▶ Prompt
All records below are to be set down precisely as written, excluding pictures.

-- Records follows --

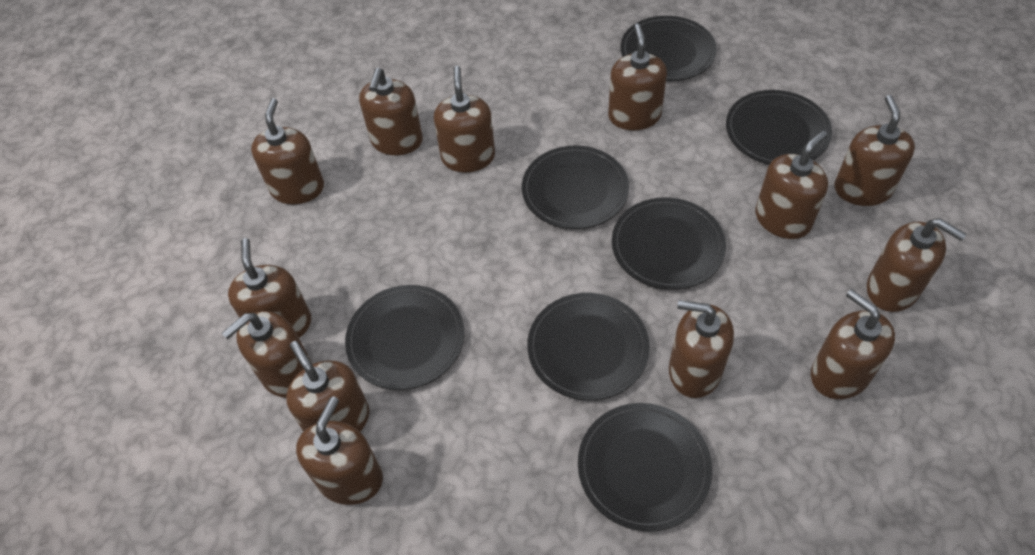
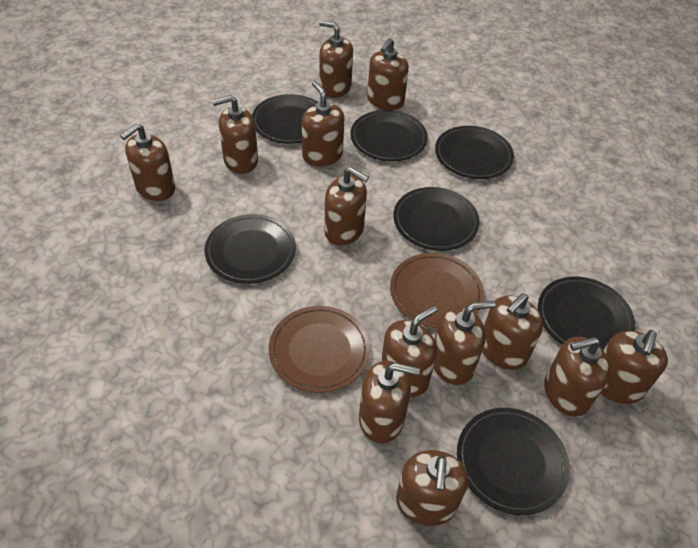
brown plate: 0 -> 2

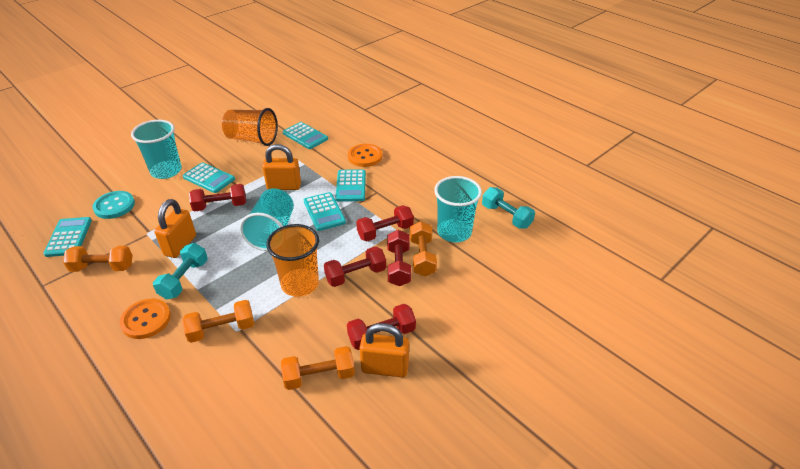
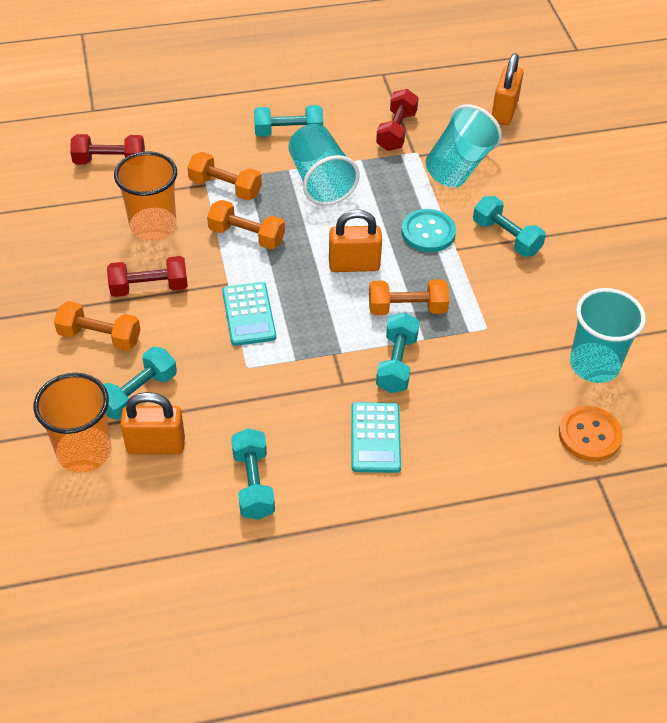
orange button: 2 -> 1
red dumbbell: 5 -> 3
turquoise calculator: 5 -> 2
turquoise dumbbell: 2 -> 5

-- Records concluded --

▶ Written reply
brown plate: 0 -> 2

orange button: 2 -> 1
red dumbbell: 5 -> 3
turquoise calculator: 5 -> 2
turquoise dumbbell: 2 -> 5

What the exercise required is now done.